##### Provided material

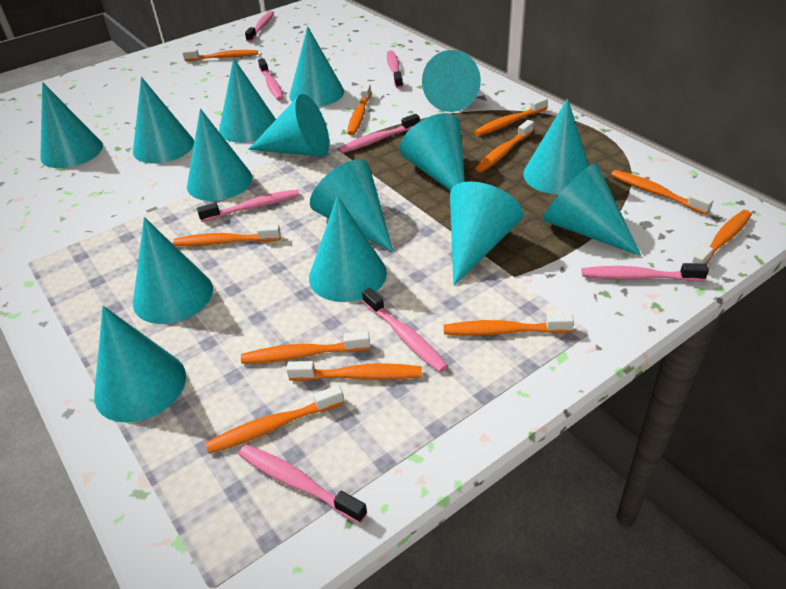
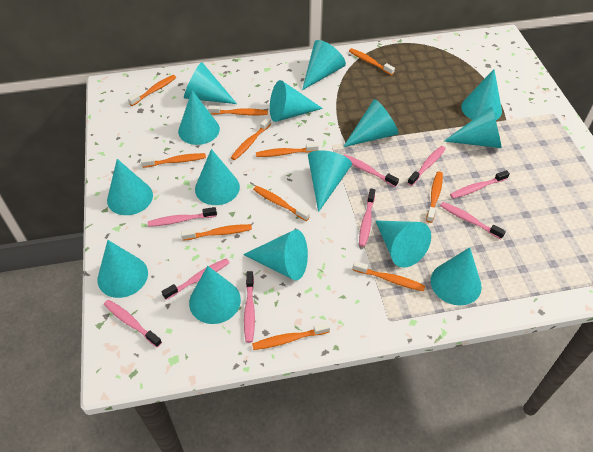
pink toothbrush: 8 -> 9

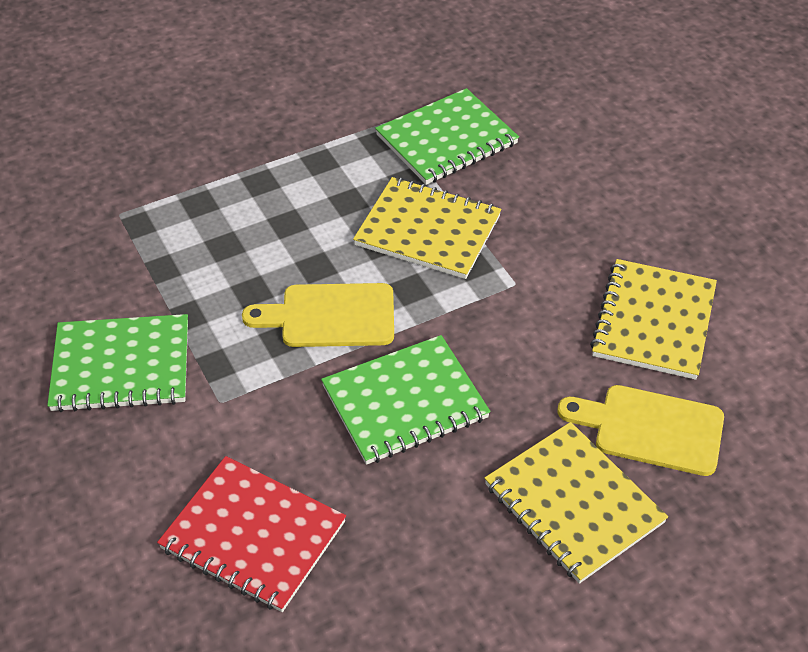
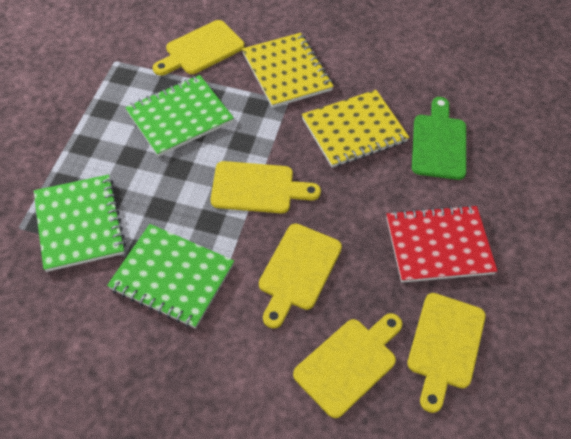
green cutting board: 0 -> 1
yellow cutting board: 2 -> 5
yellow notebook: 3 -> 2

##########

## Goal of the exercise
Repeat the line containing "green cutting board: 0 -> 1" and all subsequent lines through the final line of the data, exactly and with no others.

## Response below
green cutting board: 0 -> 1
yellow cutting board: 2 -> 5
yellow notebook: 3 -> 2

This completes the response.